─── EXCERPTED RECORDS

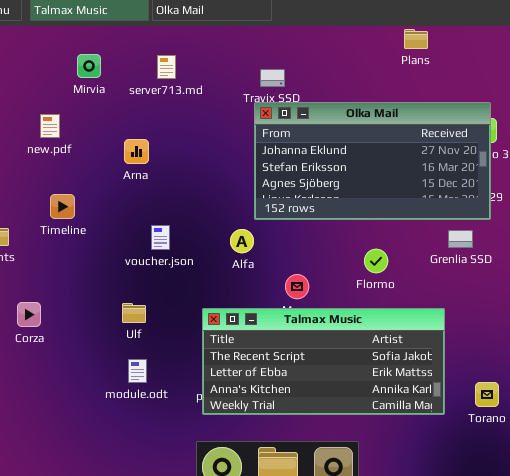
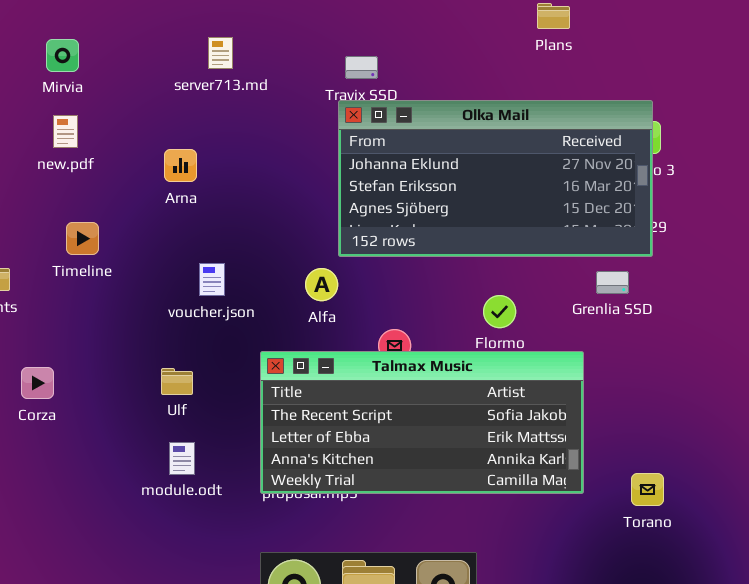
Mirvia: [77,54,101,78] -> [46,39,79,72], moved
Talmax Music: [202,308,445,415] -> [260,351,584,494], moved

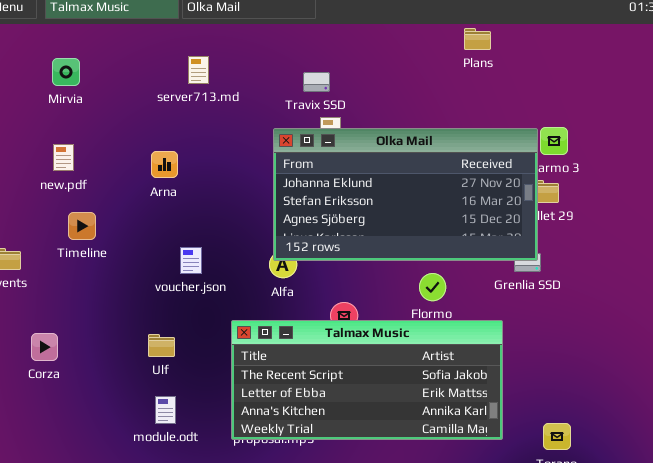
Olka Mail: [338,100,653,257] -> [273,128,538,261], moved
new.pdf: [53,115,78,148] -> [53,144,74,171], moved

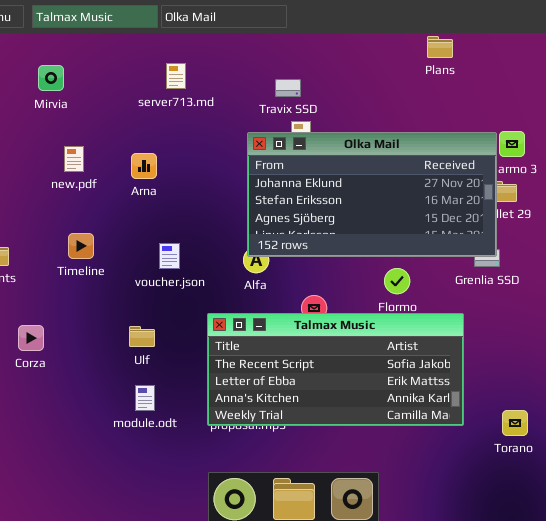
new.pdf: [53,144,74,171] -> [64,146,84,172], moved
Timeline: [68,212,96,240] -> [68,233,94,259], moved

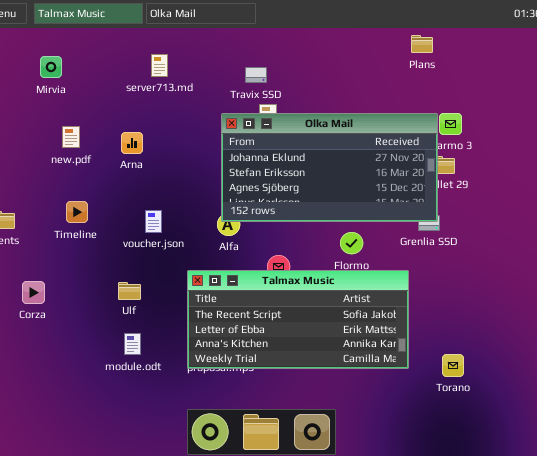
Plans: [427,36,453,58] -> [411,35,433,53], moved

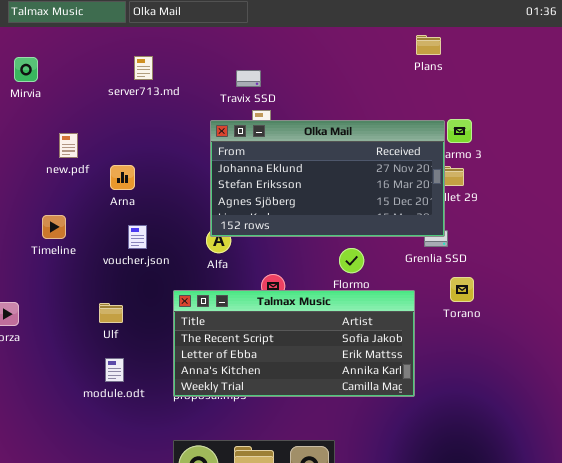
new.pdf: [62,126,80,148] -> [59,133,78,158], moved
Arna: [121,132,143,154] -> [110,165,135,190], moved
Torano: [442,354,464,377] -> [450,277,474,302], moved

──────

● WORK TO COMPLETE:
The listing must be returned in full and exactly, apart from its pictures.

● RESULT OF THIS EXERCISE:
Mirvia: [77,54,101,78] -> [46,39,79,72], moved
Talmax Music: [202,308,445,415] -> [260,351,584,494], moved

Olka Mail: [338,100,653,257] -> [273,128,538,261], moved
new.pdf: [53,115,78,148] -> [53,144,74,171], moved

new.pdf: [53,144,74,171] -> [64,146,84,172], moved
Timeline: [68,212,96,240] -> [68,233,94,259], moved

Plans: [427,36,453,58] -> [411,35,433,53], moved

new.pdf: [62,126,80,148] -> [59,133,78,158], moved
Arna: [121,132,143,154] -> [110,165,135,190], moved
Torano: [442,354,464,377] -> [450,277,474,302], moved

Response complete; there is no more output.